- [WHAT TO DO]
Among the lines below, which ones contain the word "turned"? Copy every such line.

[Layout difference records]
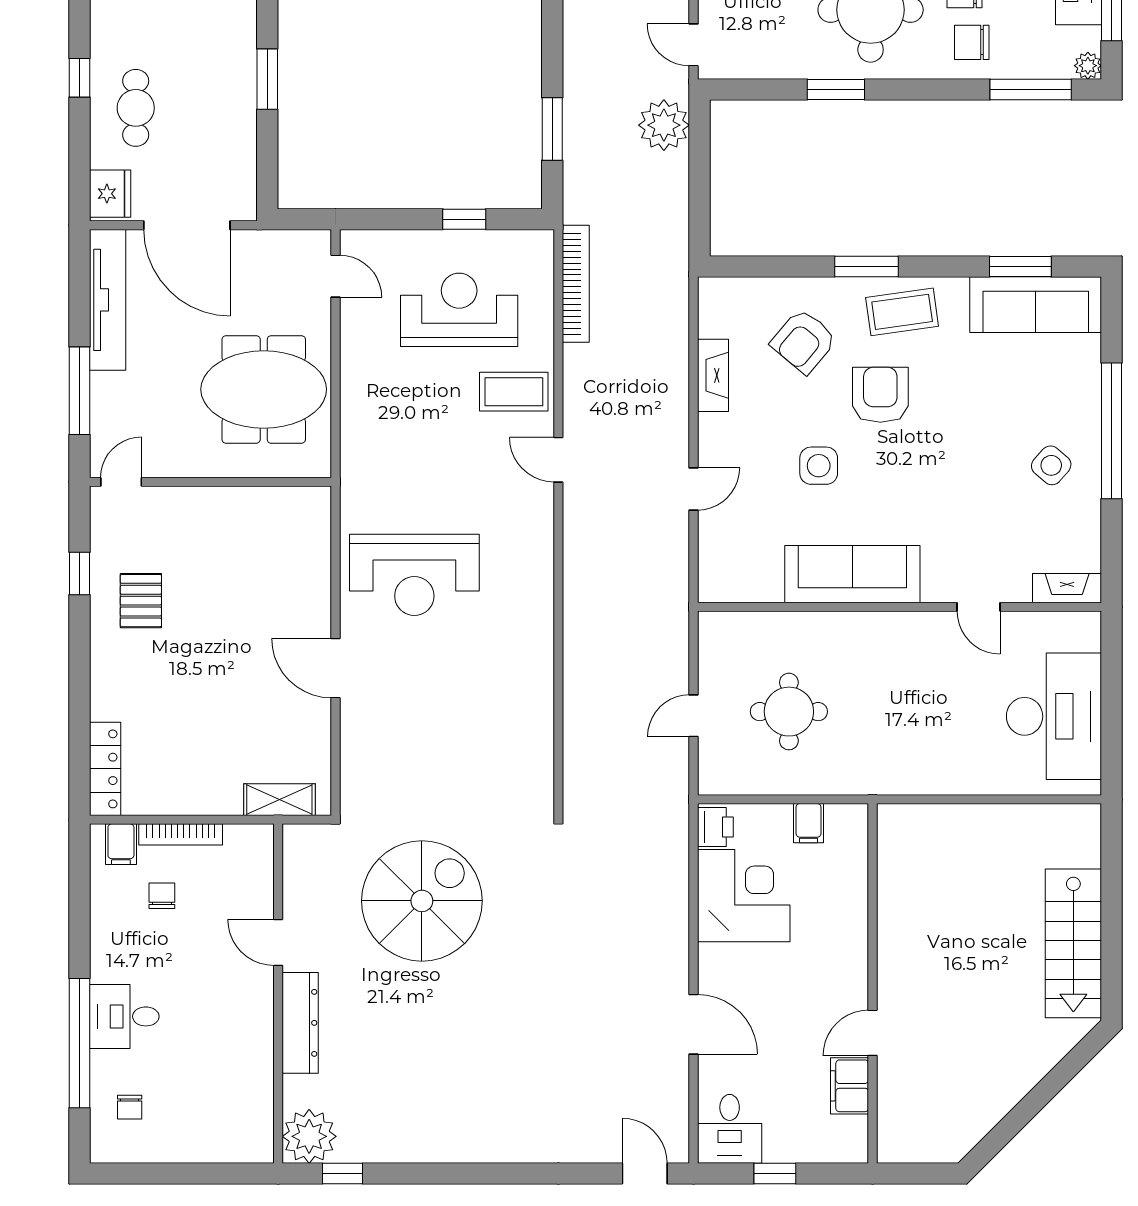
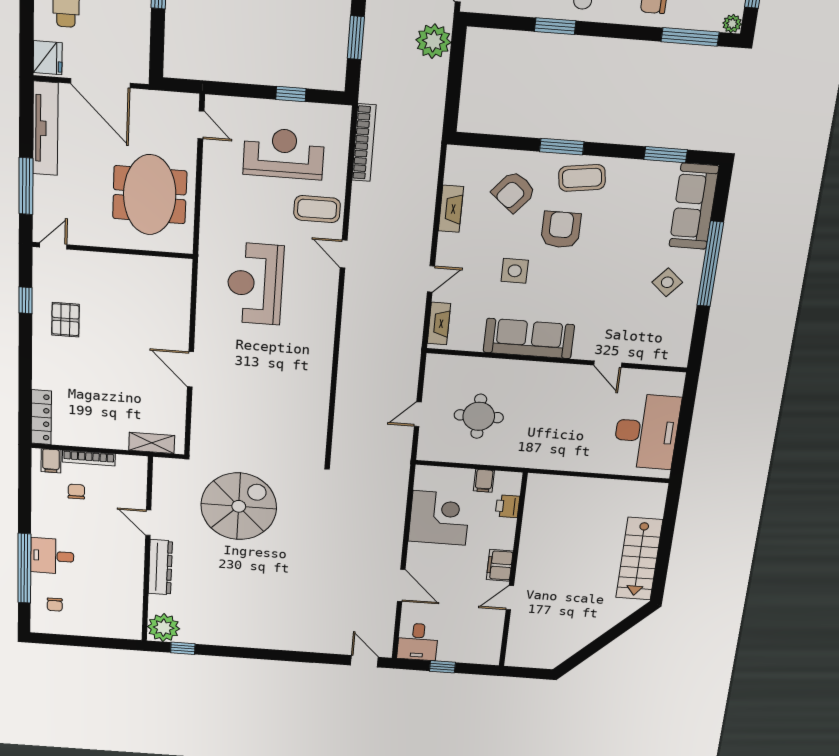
sofa: (1036, 305) -> (694, 206), moved, turned 90
meeting table: (264, 389) -> (150, 195), turned 90
reception desk: (414, 575) -> (255, 284), moved, turned 90
fireplace: (1067, 588) -> (439, 323), moved, turned 90
printer: (715, 827) -> (507, 506), moved, turned 180
filing cabinet: (850, 1086) -> (500, 565), moved

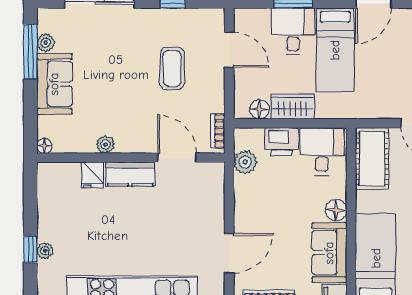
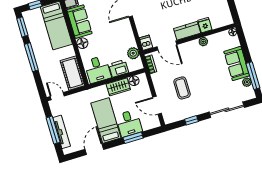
dishwasher: (215, 175) -> (146, 43), added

- [ANSWER FOR THIS EXERCISE]
sofa: (1036, 305) -> (694, 206), moved, turned 90
meeting table: (264, 389) -> (150, 195), turned 90
reception desk: (414, 575) -> (255, 284), moved, turned 90
fireplace: (1067, 588) -> (439, 323), moved, turned 90
printer: (715, 827) -> (507, 506), moved, turned 180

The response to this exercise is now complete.